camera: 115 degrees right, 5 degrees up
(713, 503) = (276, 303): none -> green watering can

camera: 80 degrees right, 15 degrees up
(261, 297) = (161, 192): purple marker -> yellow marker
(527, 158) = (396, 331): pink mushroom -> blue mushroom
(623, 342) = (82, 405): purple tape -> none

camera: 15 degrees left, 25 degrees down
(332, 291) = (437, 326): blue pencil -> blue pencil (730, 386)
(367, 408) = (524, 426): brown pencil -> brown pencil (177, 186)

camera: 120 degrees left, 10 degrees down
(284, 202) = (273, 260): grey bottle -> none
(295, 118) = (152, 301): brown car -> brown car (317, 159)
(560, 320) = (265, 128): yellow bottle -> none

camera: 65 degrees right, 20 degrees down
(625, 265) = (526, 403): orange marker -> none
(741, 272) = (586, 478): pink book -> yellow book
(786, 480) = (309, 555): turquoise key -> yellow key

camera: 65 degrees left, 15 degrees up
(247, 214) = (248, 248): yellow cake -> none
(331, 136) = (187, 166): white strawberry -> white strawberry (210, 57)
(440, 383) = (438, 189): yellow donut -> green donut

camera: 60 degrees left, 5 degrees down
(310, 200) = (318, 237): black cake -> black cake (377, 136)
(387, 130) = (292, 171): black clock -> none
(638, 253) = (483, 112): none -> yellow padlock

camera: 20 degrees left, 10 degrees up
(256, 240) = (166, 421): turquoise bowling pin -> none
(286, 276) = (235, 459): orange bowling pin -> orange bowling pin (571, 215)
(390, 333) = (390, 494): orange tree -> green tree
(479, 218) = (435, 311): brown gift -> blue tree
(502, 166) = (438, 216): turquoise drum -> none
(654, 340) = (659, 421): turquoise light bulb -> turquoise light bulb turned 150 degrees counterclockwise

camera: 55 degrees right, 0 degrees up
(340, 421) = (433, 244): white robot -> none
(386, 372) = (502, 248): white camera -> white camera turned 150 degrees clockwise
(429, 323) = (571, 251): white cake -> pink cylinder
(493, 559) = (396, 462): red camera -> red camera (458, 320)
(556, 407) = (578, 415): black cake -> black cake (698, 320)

= = =

• **What is required**
Each record above has to be repeated word for word.

• **Exercise answer**
camera: 115 degrees right, 5 degrees up
(713, 503) = (276, 303): none -> green watering can

camera: 80 degrees right, 15 degrees up
(261, 297) = (161, 192): purple marker -> yellow marker
(527, 158) = (396, 331): pink mushroom -> blue mushroom
(623, 342) = (82, 405): purple tape -> none

camera: 15 degrees left, 25 degrees down
(332, 291) = (437, 326): blue pencil -> blue pencil (730, 386)
(367, 408) = (524, 426): brown pencil -> brown pencil (177, 186)

camera: 120 degrees left, 10 degrees down
(284, 202) = (273, 260): grey bottle -> none
(295, 118) = (152, 301): brown car -> brown car (317, 159)
(560, 320) = (265, 128): yellow bottle -> none

camera: 65 degrees right, 20 degrees down
(625, 265) = (526, 403): orange marker -> none
(741, 272) = (586, 478): pink book -> yellow book
(786, 480) = (309, 555): turquoise key -> yellow key

camera: 65 degrees left, 15 degrees up
(247, 214) = (248, 248): yellow cake -> none
(331, 136) = (187, 166): white strawberry -> white strawberry (210, 57)
(440, 383) = (438, 189): yellow donut -> green donut

camera: 60 degrees left, 5 degrees down
(310, 200) = (318, 237): black cake -> black cake (377, 136)
(387, 130) = (292, 171): black clock -> none
(638, 253) = (483, 112): none -> yellow padlock

camera: 20 degrees left, 10 degrees up
(256, 240) = (166, 421): turquoise bowling pin -> none
(286, 276) = (235, 459): orange bowling pin -> orange bowling pin (571, 215)
(390, 333) = (390, 494): orange tree -> green tree
(479, 218) = (435, 311): brown gift -> blue tree
(502, 166) = (438, 216): turquoise drum -> none
(654, 340) = (659, 421): turquoise light bulb -> turquoise light bulb turned 150 degrees counterclockwise

camera: 55 degrees right, 0 degrees up
(340, 421) = (433, 244): white robot -> none
(386, 372) = (502, 248): white camera -> white camera turned 150 degrees clockwise
(429, 323) = (571, 251): white cake -> pink cylinder
(493, 559) = (396, 462): red camera -> red camera (458, 320)
(556, 407) = (578, 415): black cake -> black cake (698, 320)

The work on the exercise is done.